#### Task requirements:
Reproduce each of the following rows verbatim, with no changes.

(Collection entries)

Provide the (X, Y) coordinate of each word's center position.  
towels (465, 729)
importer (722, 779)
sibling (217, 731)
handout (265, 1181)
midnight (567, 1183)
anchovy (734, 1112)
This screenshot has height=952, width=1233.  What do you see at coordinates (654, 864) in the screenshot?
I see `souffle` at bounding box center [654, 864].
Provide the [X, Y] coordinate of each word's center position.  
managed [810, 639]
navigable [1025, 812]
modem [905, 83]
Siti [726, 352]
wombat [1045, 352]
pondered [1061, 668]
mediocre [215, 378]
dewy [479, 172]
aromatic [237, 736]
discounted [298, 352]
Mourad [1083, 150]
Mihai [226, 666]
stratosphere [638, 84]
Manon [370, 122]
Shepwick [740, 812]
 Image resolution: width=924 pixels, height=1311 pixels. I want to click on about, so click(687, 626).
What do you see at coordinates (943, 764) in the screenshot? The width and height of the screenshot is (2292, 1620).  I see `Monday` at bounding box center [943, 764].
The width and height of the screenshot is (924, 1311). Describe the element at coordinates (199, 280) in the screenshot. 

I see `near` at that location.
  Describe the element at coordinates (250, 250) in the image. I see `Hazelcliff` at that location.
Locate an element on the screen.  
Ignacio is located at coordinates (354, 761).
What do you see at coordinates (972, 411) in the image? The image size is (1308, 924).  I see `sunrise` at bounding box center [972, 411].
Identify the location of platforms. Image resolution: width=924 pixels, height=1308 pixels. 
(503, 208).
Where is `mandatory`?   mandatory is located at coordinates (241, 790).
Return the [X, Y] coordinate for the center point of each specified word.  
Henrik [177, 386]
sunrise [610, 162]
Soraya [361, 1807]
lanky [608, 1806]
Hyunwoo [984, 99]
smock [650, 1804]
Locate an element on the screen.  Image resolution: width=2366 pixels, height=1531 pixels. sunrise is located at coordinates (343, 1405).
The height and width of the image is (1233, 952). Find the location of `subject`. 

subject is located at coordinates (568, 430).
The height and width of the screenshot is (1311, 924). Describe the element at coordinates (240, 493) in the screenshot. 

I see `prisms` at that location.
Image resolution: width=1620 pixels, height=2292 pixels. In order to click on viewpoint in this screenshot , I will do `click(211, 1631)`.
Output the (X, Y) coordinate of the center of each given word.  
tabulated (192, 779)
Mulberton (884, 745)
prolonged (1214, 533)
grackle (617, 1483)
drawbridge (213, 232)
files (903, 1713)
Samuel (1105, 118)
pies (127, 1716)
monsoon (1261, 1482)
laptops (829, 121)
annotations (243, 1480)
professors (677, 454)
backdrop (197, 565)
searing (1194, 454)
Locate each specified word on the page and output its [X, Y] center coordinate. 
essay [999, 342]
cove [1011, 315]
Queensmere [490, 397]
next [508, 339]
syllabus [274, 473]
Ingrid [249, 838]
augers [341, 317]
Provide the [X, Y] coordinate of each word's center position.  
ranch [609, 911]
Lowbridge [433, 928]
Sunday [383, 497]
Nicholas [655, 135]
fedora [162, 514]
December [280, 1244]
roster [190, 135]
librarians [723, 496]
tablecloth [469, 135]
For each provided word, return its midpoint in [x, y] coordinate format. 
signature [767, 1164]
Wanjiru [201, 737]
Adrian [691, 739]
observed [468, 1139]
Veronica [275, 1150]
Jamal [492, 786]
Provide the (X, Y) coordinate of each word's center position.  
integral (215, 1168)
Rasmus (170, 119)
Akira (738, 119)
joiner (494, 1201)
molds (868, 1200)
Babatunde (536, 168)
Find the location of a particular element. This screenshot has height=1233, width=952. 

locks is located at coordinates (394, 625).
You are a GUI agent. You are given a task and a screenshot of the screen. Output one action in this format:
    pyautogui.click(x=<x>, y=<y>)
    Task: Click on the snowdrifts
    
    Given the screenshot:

#### Completed task:
Provide the (X, Y) coordinate of each word's center position.  
towels (465, 729)
importer (722, 779)
sibling (217, 731)
handout (265, 1181)
midnight (567, 1183)
anchovy (734, 1112)
This screenshot has height=952, width=1233.  What do you see at coordinates (654, 864) in the screenshot?
I see `souffle` at bounding box center [654, 864].
Provide the [X, Y] coordinate of each word's center position.  
managed [810, 639]
navigable [1025, 812]
modem [905, 83]
Siti [726, 352]
wombat [1045, 352]
pondered [1061, 668]
mediocre [215, 378]
dewy [479, 172]
aromatic [237, 736]
discounted [298, 352]
Mourad [1083, 150]
Mihai [226, 666]
stratosphere [638, 84]
Manon [370, 122]
Shepwick [740, 812]
 Image resolution: width=924 pixels, height=1311 pixels. I want to click on about, so click(687, 626).
What do you see at coordinates (943, 764) in the screenshot? The width and height of the screenshot is (2292, 1620).  I see `Monday` at bounding box center [943, 764].
The width and height of the screenshot is (924, 1311). Describe the element at coordinates (199, 280) in the screenshot. 

I see `near` at that location.
  Describe the element at coordinates (250, 250) in the image. I see `Hazelcliff` at that location.
Locate an element on the screen.  
Ignacio is located at coordinates (354, 761).
What do you see at coordinates (972, 411) in the image? The image size is (1308, 924).  I see `sunrise` at bounding box center [972, 411].
Identify the location of platforms. Image resolution: width=924 pixels, height=1308 pixels. 
(503, 208).
Where is `mandatory`?   mandatory is located at coordinates (241, 790).
Return the [X, Y] coordinate for the center point of each specified word.  
Henrik [177, 386]
sunrise [610, 162]
Soraya [361, 1807]
lanky [608, 1806]
Hyunwoo [984, 99]
smock [650, 1804]
Locate an element on the screen.  Image resolution: width=2366 pixels, height=1531 pixels. sunrise is located at coordinates (343, 1405).
The height and width of the image is (1233, 952). Find the location of `subject`. 

subject is located at coordinates (568, 430).
The height and width of the screenshot is (1311, 924). Describe the element at coordinates (240, 493) in the screenshot. 

I see `prisms` at that location.
Image resolution: width=1620 pixels, height=2292 pixels. In order to click on viewpoint in this screenshot , I will do `click(211, 1631)`.
Output the (X, Y) coordinate of the center of each given word.  
tabulated (192, 779)
Mulberton (884, 745)
prolonged (1214, 533)
grackle (617, 1483)
drawbridge (213, 232)
files (903, 1713)
Samuel (1105, 118)
pies (127, 1716)
monsoon (1261, 1482)
laptops (829, 121)
annotations (243, 1480)
professors (677, 454)
backdrop (197, 565)
searing (1194, 454)
Locate each specified word on the page and output its [X, Y] center coordinate. 
essay [999, 342]
cove [1011, 315]
Queensmere [490, 397]
next [508, 339]
syllabus [274, 473]
Ingrid [249, 838]
augers [341, 317]
Provide the [X, Y] coordinate of each word's center position.  
ranch [609, 911]
Lowbridge [433, 928]
Sunday [383, 497]
Nicholas [655, 135]
fedora [162, 514]
December [280, 1244]
roster [190, 135]
librarians [723, 496]
tablecloth [469, 135]
For each provided word, return its midpoint in [x, y] coordinate format. 
signature [767, 1164]
Wanjiru [201, 737]
Adrian [691, 739]
observed [468, 1139]
Veronica [275, 1150]
Jamal [492, 786]
Provide the (X, Y) coordinate of each word's center position.  
integral (215, 1168)
Rasmus (170, 119)
Akira (738, 119)
joiner (494, 1201)
molds (868, 1200)
Babatunde (536, 168)
Find the location of a particular element. This screenshot has height=1233, width=952. 

locks is located at coordinates (394, 625).
You are a GUI agent. You are given a task and a screenshot of the screen. Output one action in this format:
    pyautogui.click(x=<x>, y=<y>)
    Task: Click on the snowdrifts
    
    Given the screenshot:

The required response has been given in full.